*PROBLEM*.
Give a verbatim copy of the lines below, minus the pictures.

= = =

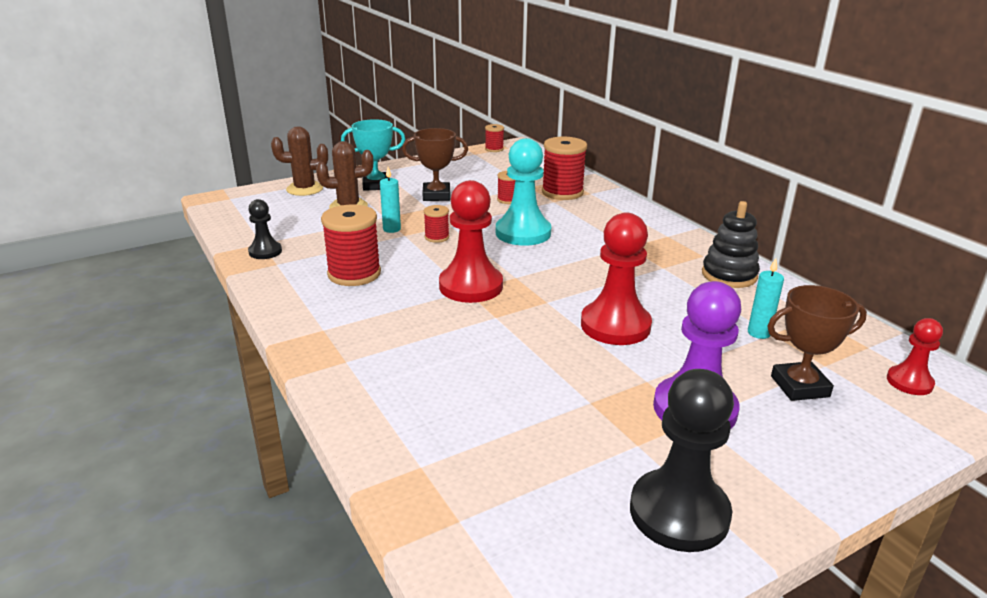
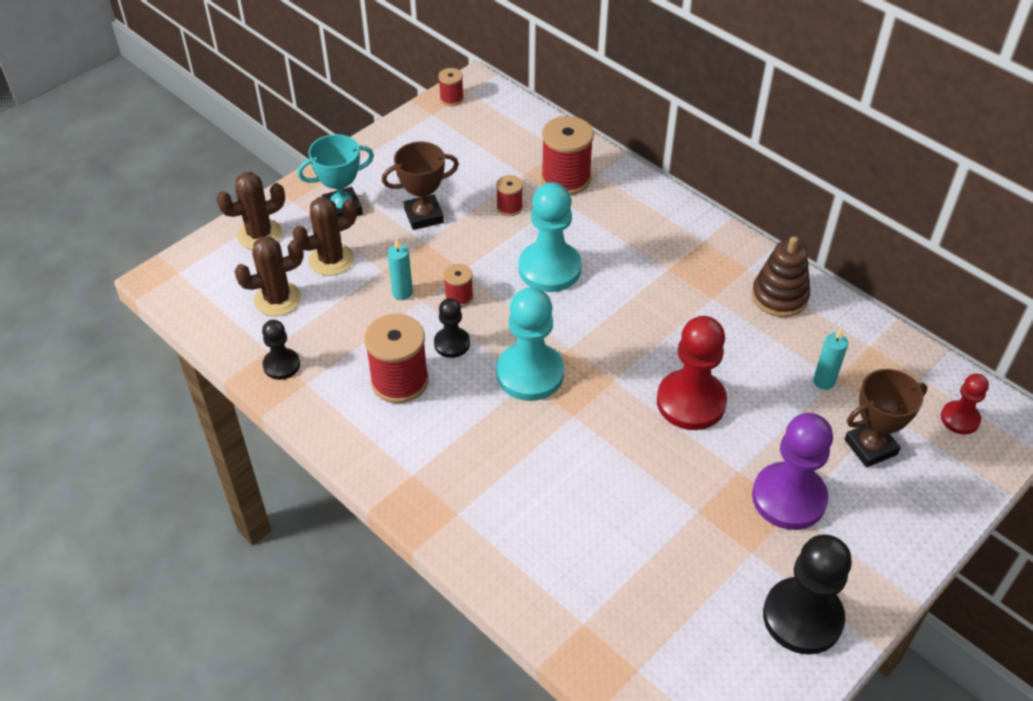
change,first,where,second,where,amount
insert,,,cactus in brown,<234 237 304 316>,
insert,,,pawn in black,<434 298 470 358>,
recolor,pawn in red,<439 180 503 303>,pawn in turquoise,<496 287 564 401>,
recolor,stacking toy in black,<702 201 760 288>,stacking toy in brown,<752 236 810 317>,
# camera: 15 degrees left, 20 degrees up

= = =

*PROBLEM SOLUTION*.
change,first,where,second,where,amount
insert,,,cactus in brown,<234 237 304 316>,
insert,,,pawn in black,<434 298 470 358>,
recolor,pawn in red,<439 180 503 303>,pawn in turquoise,<496 287 564 401>,
recolor,stacking toy in black,<702 201 760 288>,stacking toy in brown,<752 236 810 317>,
# camera: 15 degrees left, 20 degrees up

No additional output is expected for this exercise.